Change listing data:
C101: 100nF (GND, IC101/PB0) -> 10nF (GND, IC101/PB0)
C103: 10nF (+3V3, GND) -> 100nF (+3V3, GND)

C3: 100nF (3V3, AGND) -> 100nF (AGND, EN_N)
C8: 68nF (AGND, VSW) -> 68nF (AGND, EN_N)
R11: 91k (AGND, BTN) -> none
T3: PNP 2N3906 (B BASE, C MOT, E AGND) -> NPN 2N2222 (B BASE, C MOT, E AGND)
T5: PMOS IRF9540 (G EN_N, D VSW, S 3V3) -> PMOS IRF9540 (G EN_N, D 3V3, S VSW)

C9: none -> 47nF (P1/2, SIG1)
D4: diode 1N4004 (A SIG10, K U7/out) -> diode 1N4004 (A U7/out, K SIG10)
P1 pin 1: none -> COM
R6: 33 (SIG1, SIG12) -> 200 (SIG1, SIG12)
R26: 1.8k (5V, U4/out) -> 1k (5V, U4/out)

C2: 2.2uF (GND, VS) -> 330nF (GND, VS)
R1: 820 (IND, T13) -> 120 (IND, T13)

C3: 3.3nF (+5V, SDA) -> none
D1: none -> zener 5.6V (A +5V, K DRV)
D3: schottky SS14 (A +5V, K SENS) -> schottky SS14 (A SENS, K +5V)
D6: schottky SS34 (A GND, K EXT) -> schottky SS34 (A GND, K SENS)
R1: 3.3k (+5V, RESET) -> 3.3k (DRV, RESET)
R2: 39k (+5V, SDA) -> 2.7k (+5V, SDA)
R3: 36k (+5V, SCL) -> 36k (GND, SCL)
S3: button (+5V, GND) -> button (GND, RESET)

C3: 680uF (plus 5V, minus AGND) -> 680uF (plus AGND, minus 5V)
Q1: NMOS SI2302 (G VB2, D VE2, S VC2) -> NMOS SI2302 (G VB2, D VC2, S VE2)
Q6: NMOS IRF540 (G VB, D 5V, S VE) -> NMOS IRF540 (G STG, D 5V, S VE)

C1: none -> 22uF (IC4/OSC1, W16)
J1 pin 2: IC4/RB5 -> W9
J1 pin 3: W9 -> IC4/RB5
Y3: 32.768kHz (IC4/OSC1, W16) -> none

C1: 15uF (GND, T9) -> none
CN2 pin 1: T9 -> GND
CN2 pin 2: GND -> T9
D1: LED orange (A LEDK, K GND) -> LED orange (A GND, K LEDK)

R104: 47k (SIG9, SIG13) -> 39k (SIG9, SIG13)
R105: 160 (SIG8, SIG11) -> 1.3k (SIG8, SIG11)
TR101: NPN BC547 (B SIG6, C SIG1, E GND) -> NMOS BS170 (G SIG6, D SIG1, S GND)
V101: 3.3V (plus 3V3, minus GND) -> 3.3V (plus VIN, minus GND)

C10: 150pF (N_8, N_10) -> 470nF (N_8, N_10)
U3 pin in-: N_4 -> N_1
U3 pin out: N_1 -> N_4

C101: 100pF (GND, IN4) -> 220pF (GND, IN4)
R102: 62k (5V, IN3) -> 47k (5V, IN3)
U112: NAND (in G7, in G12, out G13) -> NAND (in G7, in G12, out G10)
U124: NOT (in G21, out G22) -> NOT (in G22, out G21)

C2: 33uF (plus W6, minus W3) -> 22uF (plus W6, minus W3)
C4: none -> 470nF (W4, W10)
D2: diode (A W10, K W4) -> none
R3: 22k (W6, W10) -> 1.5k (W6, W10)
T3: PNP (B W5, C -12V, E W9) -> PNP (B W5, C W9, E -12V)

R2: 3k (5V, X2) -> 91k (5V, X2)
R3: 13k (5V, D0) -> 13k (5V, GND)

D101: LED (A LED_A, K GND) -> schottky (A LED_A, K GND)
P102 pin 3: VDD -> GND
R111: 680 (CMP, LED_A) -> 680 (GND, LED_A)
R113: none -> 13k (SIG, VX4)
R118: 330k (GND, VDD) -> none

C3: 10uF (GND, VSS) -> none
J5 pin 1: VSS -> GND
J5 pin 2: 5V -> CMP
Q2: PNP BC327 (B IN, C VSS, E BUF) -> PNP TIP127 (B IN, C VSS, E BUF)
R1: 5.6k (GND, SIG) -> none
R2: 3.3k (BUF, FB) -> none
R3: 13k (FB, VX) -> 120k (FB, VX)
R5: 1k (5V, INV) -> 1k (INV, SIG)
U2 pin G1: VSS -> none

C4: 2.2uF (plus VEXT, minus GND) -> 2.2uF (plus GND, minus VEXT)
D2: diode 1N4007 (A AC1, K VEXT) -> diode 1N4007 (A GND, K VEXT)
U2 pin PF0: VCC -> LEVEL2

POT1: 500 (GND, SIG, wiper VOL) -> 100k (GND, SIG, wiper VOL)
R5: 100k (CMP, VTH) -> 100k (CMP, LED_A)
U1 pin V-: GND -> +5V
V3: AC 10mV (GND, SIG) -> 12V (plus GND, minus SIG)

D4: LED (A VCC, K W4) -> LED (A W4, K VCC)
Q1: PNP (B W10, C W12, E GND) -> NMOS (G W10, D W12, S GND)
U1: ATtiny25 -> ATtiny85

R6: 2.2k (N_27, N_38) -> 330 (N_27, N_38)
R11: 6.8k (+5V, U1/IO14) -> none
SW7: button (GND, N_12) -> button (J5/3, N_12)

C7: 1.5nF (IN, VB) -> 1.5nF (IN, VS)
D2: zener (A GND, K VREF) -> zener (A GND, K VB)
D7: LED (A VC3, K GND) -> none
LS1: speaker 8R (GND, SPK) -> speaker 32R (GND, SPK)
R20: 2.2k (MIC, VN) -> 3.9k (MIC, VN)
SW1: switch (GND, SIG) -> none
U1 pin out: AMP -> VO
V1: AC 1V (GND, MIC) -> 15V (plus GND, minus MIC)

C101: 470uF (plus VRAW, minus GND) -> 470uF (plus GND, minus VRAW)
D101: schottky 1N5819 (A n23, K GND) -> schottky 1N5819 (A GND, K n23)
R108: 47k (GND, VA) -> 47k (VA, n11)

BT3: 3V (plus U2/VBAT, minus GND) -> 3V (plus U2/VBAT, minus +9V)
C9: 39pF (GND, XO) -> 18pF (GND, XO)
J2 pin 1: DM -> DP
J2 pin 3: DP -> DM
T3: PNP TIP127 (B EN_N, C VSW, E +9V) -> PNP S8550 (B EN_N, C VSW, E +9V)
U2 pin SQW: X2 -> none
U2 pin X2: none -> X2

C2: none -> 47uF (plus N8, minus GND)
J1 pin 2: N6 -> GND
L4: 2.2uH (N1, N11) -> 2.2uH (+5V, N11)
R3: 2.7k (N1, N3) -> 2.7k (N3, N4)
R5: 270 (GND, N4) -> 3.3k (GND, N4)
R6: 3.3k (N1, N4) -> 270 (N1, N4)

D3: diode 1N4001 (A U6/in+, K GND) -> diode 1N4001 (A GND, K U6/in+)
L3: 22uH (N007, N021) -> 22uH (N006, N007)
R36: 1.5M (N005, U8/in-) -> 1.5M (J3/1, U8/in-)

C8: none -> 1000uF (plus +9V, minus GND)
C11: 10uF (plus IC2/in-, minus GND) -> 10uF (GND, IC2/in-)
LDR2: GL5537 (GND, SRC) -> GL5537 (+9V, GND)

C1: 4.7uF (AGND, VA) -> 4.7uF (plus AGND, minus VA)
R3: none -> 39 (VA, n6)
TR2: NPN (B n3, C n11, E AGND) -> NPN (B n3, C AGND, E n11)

### Your objective
Reproduce exactly the entries above, limited to the lines from the one with "R5: 100k (CMP, VTH) -> 100k (CMP, LED_A)" through the one with "C7: 1.5nF (IN, VB) -> 1.5nF (IN, VS)", both included.

### Response to the task
R5: 100k (CMP, VTH) -> 100k (CMP, LED_A)
U1 pin V-: GND -> +5V
V3: AC 10mV (GND, SIG) -> 12V (plus GND, minus SIG)

D4: LED (A VCC, K W4) -> LED (A W4, K VCC)
Q1: PNP (B W10, C W12, E GND) -> NMOS (G W10, D W12, S GND)
U1: ATtiny25 -> ATtiny85

R6: 2.2k (N_27, N_38) -> 330 (N_27, N_38)
R11: 6.8k (+5V, U1/IO14) -> none
SW7: button (GND, N_12) -> button (J5/3, N_12)

C7: 1.5nF (IN, VB) -> 1.5nF (IN, VS)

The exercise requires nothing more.